Work required:
The pictures are to be left out, and all remaining data is to be transcribed exactly as it appears.

Task inputs:
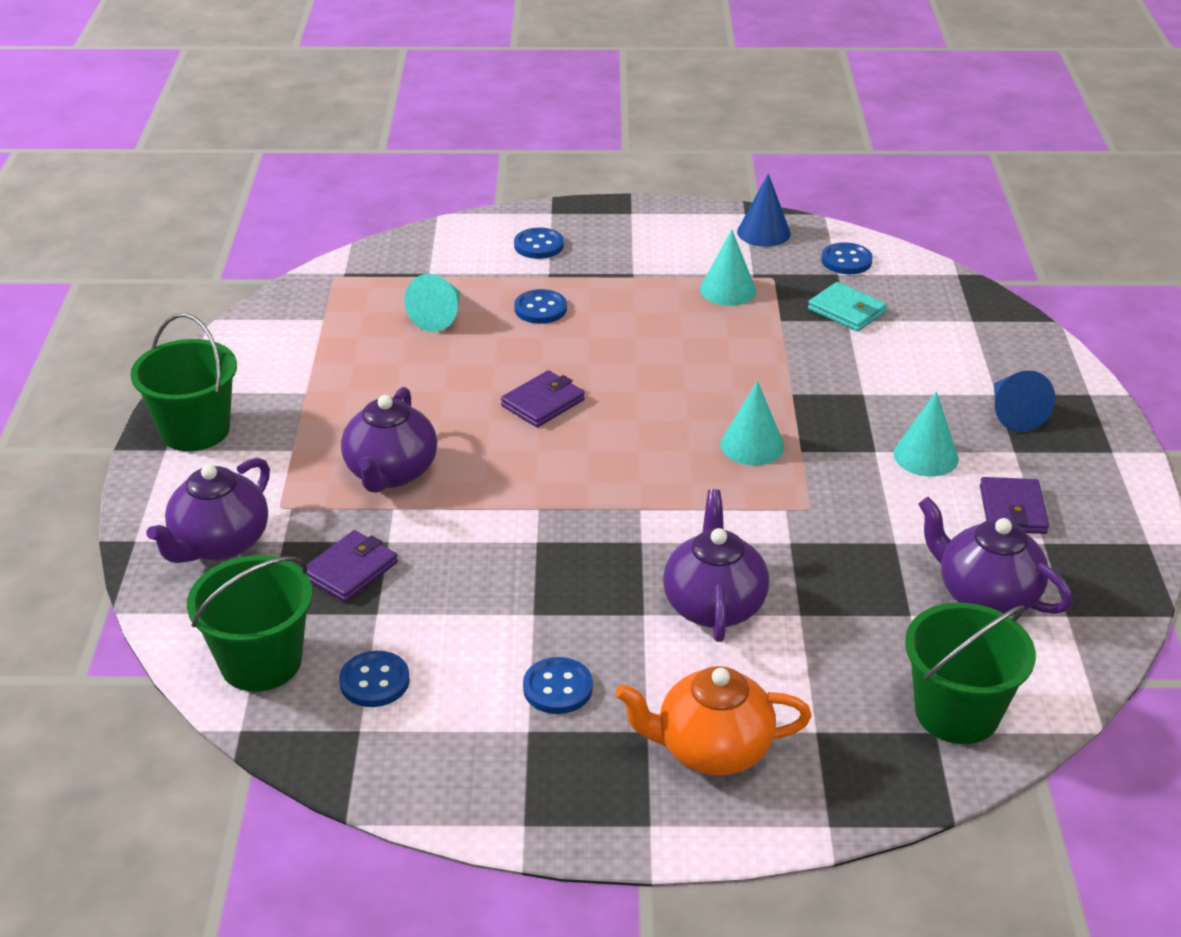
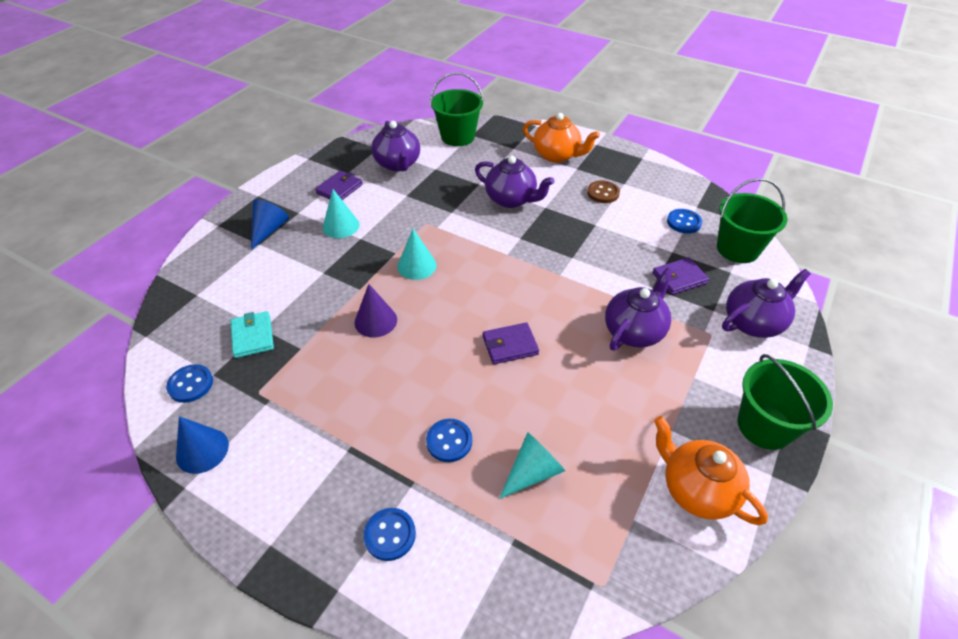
camera: 150 degrees left, 10 degrees up
(266, 356) = (696, 489): none -> orange teapot
(558, 688) = (603, 193): blue button -> brown button
(713, 605) = (511, 199): purple teapot -> purple teapot turned 90 degrees counterclockwise
(728, 290) = (301, 394): turquoise cone -> none
(730, 370) = (375, 321): none -> purple cone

The completed task:
camera: 150 degrees left, 10 degrees up
(266, 356) = (696, 489): none -> orange teapot
(558, 688) = (603, 193): blue button -> brown button
(713, 605) = (511, 199): purple teapot -> purple teapot turned 90 degrees counterclockwise
(728, 290) = (301, 394): turquoise cone -> none
(730, 370) = (375, 321): none -> purple cone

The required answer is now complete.